### Instructions for the task
Set all the entries down again, unaltered.

### Dataset content
---*---

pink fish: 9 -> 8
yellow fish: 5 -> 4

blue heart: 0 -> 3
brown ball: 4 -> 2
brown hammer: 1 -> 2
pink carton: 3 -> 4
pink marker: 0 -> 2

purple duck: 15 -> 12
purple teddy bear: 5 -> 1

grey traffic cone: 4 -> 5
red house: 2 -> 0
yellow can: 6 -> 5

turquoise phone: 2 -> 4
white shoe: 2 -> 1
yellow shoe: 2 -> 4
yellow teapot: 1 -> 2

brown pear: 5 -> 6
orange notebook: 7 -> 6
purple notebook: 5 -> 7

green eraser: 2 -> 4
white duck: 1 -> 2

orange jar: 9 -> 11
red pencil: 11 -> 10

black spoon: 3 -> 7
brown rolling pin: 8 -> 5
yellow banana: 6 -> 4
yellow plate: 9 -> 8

---*---

### Solution to this exercise
pink fish: 9 -> 8
yellow fish: 5 -> 4

blue heart: 0 -> 3
brown ball: 4 -> 2
brown hammer: 1 -> 2
pink carton: 3 -> 4
pink marker: 0 -> 2

purple duck: 15 -> 12
purple teddy bear: 5 -> 1

grey traffic cone: 4 -> 5
red house: 2 -> 0
yellow can: 6 -> 5

turquoise phone: 2 -> 4
white shoe: 2 -> 1
yellow shoe: 2 -> 4
yellow teapot: 1 -> 2

brown pear: 5 -> 6
orange notebook: 7 -> 6
purple notebook: 5 -> 7

green eraser: 2 -> 4
white duck: 1 -> 2

orange jar: 9 -> 11
red pencil: 11 -> 10

black spoon: 3 -> 7
brown rolling pin: 8 -> 5
yellow banana: 6 -> 4
yellow plate: 9 -> 8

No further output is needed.